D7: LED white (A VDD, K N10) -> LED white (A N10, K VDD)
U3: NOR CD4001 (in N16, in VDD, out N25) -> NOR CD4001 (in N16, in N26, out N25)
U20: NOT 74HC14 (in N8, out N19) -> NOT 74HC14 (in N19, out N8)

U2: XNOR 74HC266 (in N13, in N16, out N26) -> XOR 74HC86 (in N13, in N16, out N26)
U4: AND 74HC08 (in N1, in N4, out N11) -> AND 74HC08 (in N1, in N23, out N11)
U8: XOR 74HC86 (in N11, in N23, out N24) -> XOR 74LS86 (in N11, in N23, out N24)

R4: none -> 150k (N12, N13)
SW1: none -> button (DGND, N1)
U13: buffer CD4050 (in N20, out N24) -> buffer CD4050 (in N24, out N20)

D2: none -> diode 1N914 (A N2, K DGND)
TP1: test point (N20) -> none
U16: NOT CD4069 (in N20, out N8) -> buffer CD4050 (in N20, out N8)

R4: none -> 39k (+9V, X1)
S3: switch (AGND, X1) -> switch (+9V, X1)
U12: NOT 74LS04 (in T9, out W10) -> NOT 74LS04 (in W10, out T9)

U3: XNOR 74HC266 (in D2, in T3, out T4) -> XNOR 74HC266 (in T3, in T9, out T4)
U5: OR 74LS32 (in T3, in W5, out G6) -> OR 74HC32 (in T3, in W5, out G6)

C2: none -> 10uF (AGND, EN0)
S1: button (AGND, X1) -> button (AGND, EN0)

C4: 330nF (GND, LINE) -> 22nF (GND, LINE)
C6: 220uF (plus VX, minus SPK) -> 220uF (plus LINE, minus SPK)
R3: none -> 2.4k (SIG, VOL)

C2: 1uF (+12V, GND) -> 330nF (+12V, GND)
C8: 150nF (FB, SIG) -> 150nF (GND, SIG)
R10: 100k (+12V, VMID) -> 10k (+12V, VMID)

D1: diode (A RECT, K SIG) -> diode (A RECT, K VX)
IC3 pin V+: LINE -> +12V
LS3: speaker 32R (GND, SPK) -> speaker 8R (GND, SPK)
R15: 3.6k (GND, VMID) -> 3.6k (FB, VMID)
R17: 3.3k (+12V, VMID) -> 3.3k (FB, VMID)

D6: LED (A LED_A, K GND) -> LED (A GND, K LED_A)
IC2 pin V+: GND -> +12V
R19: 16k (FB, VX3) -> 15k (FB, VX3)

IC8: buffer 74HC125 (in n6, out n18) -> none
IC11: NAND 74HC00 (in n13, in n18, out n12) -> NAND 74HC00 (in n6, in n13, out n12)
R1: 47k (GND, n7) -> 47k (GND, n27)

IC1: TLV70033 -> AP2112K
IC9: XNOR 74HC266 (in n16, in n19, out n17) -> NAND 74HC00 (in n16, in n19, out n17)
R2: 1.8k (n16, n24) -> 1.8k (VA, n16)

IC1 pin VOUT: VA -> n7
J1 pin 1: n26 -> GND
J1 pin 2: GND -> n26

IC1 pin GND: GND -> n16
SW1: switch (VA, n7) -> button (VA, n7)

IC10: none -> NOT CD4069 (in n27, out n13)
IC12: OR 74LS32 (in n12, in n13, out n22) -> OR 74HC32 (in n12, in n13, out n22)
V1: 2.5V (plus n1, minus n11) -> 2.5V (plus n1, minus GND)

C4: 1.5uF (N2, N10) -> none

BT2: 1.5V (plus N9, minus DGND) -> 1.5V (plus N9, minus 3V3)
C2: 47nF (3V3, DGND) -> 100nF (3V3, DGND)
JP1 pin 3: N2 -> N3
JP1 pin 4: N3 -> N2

» WHAT NEEDS TO BE DONE: Among the entries above, copy exactly only the lines starting with the one containing "U2: XNOR 74HC266" and going through the one containing "SW1: none -> button (DGND, N1)", both ends included.

» RESPONSE TO THE EXERCISE:
U2: XNOR 74HC266 (in N13, in N16, out N26) -> XOR 74HC86 (in N13, in N16, out N26)
U4: AND 74HC08 (in N1, in N4, out N11) -> AND 74HC08 (in N1, in N23, out N11)
U8: XOR 74HC86 (in N11, in N23, out N24) -> XOR 74LS86 (in N11, in N23, out N24)

R4: none -> 150k (N12, N13)
SW1: none -> button (DGND, N1)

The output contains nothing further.